— Dataset entries —
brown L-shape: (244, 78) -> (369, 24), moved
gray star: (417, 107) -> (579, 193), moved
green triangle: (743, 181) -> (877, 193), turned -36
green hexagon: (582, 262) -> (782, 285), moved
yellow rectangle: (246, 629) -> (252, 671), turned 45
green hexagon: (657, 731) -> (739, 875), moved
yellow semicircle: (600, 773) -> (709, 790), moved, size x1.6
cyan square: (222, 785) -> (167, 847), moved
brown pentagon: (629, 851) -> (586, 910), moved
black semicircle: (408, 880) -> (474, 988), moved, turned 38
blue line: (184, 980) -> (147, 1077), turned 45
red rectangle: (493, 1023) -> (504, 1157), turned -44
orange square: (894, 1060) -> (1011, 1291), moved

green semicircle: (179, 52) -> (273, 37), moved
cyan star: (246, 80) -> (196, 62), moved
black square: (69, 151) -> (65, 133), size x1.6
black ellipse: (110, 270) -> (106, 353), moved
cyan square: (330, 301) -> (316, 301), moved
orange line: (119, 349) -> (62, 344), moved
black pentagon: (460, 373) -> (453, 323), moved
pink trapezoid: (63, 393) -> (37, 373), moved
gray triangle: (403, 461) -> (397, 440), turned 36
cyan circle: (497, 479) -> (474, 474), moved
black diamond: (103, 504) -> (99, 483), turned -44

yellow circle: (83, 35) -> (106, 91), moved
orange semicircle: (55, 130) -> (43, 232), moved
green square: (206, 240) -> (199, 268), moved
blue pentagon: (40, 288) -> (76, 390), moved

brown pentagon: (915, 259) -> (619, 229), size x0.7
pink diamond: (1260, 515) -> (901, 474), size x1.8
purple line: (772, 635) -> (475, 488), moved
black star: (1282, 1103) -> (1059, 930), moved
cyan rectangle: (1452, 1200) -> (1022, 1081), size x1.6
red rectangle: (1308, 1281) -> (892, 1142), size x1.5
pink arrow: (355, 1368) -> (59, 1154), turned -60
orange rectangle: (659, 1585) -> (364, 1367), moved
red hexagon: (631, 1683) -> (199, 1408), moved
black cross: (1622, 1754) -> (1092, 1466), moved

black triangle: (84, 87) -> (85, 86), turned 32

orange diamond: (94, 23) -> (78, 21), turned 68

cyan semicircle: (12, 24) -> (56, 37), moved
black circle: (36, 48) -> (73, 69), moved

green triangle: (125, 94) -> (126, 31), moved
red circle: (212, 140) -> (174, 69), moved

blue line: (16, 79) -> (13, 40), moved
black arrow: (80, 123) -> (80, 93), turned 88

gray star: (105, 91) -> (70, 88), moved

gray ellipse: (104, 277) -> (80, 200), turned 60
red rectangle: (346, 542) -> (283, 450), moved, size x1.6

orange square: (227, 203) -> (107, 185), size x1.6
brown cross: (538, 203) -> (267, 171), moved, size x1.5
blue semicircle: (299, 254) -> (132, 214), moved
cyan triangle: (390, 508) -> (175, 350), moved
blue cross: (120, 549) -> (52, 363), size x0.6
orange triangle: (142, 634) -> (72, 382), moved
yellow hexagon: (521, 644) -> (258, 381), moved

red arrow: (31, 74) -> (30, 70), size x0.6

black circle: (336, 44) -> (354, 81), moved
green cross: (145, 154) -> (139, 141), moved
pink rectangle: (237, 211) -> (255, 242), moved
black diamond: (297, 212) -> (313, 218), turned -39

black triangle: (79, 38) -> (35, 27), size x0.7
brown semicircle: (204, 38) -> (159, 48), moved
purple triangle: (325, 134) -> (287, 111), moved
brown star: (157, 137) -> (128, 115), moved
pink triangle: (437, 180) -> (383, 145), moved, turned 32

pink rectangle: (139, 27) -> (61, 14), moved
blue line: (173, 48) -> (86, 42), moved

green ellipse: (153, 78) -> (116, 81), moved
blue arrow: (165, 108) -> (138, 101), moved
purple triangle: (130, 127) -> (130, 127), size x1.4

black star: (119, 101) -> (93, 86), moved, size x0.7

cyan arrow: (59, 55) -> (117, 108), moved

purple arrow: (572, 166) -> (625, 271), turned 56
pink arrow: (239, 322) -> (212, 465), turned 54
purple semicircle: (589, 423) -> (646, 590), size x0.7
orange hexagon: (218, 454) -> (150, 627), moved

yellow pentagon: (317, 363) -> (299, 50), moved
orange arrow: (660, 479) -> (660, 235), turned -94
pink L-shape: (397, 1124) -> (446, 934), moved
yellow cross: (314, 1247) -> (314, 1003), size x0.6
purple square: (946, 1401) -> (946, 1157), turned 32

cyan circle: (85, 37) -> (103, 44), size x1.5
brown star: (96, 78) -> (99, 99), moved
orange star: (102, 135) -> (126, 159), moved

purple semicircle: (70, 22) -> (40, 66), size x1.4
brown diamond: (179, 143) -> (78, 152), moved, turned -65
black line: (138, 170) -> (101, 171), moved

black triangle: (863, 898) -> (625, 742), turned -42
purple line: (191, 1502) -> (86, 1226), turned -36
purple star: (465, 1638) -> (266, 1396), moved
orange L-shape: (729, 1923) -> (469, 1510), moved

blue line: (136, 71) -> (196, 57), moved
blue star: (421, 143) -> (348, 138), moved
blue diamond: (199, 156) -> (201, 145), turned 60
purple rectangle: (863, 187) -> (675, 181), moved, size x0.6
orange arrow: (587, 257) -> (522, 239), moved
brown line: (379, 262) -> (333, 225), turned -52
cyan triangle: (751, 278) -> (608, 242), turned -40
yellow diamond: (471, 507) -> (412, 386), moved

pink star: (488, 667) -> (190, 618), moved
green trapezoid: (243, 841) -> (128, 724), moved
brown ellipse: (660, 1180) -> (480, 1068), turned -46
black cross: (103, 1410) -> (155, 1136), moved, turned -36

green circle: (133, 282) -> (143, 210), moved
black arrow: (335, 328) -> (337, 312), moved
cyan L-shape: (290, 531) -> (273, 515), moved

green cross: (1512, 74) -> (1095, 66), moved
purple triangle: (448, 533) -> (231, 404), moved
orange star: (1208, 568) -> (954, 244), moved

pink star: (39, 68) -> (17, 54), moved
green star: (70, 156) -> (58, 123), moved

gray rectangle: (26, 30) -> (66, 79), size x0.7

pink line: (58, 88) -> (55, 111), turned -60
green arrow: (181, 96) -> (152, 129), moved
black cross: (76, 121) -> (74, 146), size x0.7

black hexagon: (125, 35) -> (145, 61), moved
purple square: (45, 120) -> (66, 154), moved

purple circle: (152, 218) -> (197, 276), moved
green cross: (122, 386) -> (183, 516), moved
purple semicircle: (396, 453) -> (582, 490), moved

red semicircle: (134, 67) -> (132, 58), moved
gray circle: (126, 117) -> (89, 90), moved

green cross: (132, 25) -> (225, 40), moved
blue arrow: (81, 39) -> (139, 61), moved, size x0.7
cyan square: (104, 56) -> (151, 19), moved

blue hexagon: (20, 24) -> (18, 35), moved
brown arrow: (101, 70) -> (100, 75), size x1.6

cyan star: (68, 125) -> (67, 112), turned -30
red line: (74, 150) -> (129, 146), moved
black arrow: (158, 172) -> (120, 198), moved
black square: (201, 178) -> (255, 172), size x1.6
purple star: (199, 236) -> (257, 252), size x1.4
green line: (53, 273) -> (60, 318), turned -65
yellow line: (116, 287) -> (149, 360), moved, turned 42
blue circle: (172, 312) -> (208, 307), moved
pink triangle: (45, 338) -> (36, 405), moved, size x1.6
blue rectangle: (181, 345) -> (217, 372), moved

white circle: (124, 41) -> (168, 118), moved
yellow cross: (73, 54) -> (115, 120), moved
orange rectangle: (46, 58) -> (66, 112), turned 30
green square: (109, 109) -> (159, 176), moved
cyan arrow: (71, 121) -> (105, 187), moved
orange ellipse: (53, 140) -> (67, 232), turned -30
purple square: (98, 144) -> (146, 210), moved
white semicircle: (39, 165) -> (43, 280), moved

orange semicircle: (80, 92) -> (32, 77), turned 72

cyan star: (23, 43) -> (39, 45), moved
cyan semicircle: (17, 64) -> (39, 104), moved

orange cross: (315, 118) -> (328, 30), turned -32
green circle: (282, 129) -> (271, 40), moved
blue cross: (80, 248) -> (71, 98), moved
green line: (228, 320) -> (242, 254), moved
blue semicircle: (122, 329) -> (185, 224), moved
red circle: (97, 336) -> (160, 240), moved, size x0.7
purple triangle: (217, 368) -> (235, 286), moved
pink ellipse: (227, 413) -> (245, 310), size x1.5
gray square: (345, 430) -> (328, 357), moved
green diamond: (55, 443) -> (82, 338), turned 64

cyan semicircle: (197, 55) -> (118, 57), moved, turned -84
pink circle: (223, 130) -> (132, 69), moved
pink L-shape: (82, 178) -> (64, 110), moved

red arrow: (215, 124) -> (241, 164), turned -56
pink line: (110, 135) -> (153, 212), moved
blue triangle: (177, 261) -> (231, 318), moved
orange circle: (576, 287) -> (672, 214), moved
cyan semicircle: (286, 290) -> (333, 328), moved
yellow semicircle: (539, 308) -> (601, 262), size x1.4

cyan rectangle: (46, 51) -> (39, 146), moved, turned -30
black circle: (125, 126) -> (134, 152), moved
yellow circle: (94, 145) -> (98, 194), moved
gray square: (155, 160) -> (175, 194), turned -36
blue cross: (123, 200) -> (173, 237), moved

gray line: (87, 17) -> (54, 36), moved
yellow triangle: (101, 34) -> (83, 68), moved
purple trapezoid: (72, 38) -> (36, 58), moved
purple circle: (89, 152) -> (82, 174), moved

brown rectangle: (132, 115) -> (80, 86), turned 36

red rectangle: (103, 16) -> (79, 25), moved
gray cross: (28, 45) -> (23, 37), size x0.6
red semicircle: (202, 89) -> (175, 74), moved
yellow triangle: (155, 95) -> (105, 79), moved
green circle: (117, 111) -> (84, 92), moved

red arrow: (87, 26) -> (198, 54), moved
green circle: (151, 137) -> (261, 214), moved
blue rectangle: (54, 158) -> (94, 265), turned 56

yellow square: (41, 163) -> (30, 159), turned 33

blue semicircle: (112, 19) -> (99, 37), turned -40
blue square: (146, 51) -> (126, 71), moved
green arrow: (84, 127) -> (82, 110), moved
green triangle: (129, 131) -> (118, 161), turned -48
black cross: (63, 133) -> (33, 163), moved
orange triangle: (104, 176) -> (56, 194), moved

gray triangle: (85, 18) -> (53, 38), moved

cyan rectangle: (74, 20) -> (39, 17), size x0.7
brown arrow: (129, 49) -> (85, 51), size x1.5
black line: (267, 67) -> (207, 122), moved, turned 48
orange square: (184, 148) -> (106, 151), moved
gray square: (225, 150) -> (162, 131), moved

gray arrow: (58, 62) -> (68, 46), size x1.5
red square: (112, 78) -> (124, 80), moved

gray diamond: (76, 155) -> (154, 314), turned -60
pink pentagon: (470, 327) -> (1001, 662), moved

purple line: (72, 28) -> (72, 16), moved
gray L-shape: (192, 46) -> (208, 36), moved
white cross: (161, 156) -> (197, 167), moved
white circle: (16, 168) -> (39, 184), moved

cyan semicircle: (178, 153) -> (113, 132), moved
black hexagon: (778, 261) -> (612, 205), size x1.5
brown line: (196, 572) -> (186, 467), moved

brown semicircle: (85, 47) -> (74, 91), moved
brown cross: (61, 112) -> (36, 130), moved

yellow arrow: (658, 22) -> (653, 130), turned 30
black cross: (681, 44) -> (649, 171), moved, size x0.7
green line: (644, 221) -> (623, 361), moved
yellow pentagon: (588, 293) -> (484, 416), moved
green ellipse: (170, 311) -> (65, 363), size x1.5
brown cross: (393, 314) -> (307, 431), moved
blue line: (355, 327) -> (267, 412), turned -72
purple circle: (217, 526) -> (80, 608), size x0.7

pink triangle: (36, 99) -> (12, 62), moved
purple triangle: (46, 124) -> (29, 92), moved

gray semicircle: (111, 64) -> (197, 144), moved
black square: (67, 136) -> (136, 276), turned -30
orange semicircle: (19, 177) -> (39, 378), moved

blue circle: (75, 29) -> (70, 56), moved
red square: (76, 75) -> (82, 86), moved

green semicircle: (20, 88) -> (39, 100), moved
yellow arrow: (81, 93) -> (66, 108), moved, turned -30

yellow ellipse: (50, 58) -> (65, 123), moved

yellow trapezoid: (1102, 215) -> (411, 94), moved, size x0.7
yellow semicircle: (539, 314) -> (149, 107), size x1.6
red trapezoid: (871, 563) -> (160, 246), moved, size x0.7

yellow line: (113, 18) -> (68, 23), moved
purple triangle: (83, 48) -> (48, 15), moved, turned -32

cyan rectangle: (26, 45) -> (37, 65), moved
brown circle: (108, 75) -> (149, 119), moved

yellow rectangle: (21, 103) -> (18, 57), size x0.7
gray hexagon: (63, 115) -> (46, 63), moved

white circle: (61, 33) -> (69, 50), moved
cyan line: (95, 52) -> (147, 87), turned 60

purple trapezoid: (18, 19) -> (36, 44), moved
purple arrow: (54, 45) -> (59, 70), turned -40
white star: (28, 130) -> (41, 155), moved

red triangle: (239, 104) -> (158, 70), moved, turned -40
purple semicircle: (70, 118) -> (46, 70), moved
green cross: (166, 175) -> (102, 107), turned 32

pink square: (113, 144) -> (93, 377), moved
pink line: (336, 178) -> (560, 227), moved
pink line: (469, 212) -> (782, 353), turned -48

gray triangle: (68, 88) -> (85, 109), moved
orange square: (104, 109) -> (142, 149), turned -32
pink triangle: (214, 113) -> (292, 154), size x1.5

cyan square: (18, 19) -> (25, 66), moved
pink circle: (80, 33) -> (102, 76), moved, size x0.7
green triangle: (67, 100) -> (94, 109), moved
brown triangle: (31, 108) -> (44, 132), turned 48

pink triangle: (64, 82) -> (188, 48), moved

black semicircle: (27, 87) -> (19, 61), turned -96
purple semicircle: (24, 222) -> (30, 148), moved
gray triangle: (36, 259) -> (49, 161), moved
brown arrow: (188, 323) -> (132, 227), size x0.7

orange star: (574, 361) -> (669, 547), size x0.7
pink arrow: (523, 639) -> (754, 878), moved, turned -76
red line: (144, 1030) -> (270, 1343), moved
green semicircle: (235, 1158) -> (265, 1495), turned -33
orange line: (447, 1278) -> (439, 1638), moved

— What you should do —
Lines to set down from above: the line with "black line: (138, 170) -> (101, 171), moved", the line with "purple rectangle: (863, 187)", and every line between, each exactly as written.

— Your solution —
black line: (138, 170) -> (101, 171), moved

black triangle: (863, 898) -> (625, 742), turned -42
purple line: (191, 1502) -> (86, 1226), turned -36
purple star: (465, 1638) -> (266, 1396), moved
orange L-shape: (729, 1923) -> (469, 1510), moved

blue line: (136, 71) -> (196, 57), moved
blue star: (421, 143) -> (348, 138), moved
blue diamond: (199, 156) -> (201, 145), turned 60
purple rectangle: (863, 187) -> (675, 181), moved, size x0.6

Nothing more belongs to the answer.